RECORDED INFORMATION -
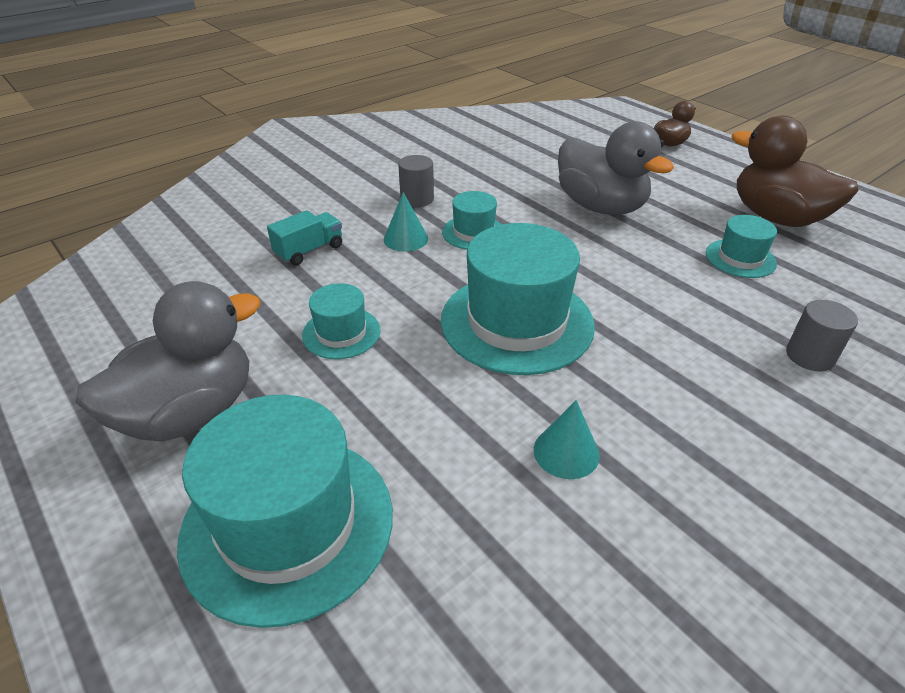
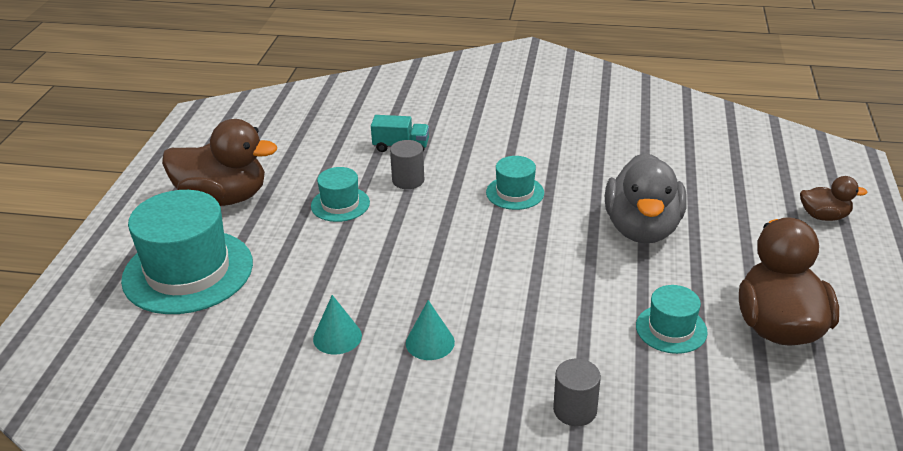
camera: 50 degrees right, 5 degrees down
(190, 413) = (223, 198): grey duck -> brown duck
(405, 239) = (466, 171): turquoise cone -> turquoise cone (430, 342)
(417, 199) = (521, 149): grey cylinder -> grey cylinder (408, 180)
(516, 322) = (436, 261): turquoise hat -> none

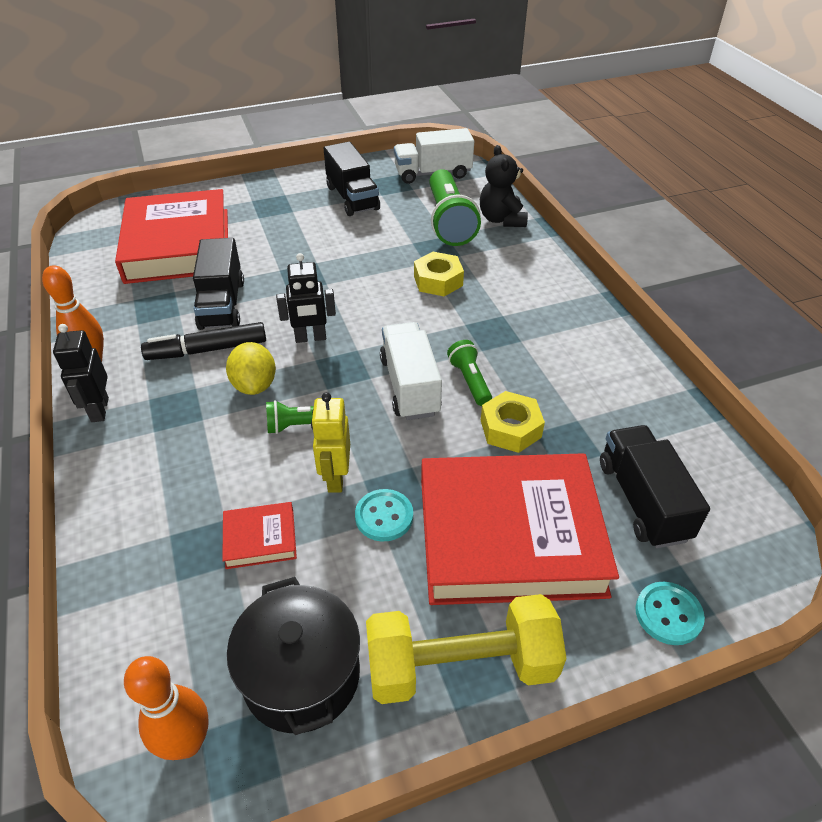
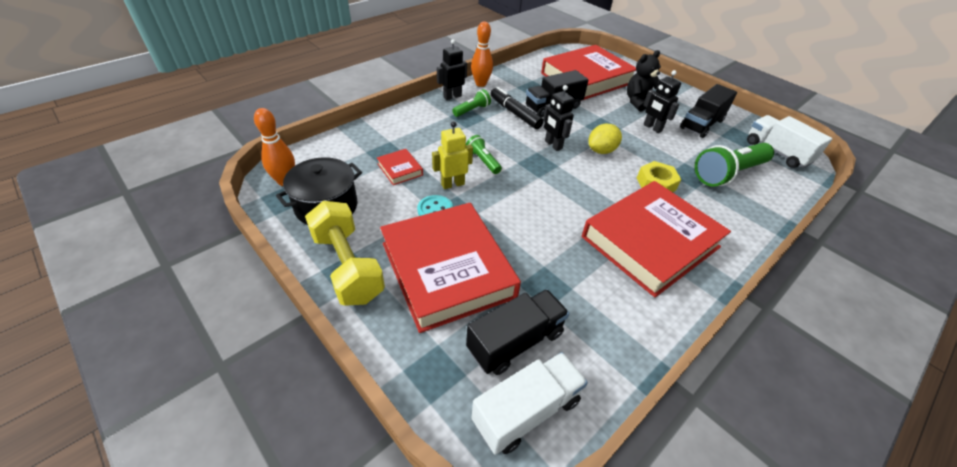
camera: 65 degrees right, 0 degrees up
(254, 385) = (501, 136): yellow lemon -> yellow lemon (601, 151)
(333, 237) = (652, 128): none -> black robot
(409, 386) = (543, 195): white truck -> white truck (526, 411)
(470, 381) = (569, 222): green flashlight -> green flashlight (472, 110)
(501, 219) = (764, 201): black teddy bear -> black teddy bear (638, 102)
(510, 428) = (539, 252): yellow nut -> none
(529, 327) = (650, 242): none -> red book
(668, 614) = (418, 371): turquoise button -> none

PROBLEM TO SOLVE - Write the data above out again exactly, minus its pictures.

ANSWER FOR THIS EXERCISE -
camera: 50 degrees right, 5 degrees down
(190, 413) = (223, 198): grey duck -> brown duck
(405, 239) = (466, 171): turquoise cone -> turquoise cone (430, 342)
(417, 199) = (521, 149): grey cylinder -> grey cylinder (408, 180)
(516, 322) = (436, 261): turquoise hat -> none

camera: 65 degrees right, 0 degrees up
(254, 385) = (501, 136): yellow lemon -> yellow lemon (601, 151)
(333, 237) = (652, 128): none -> black robot
(409, 386) = (543, 195): white truck -> white truck (526, 411)
(470, 381) = (569, 222): green flashlight -> green flashlight (472, 110)
(501, 219) = (764, 201): black teddy bear -> black teddy bear (638, 102)
(510, 428) = (539, 252): yellow nut -> none
(529, 327) = (650, 242): none -> red book
(668, 614) = (418, 371): turquoise button -> none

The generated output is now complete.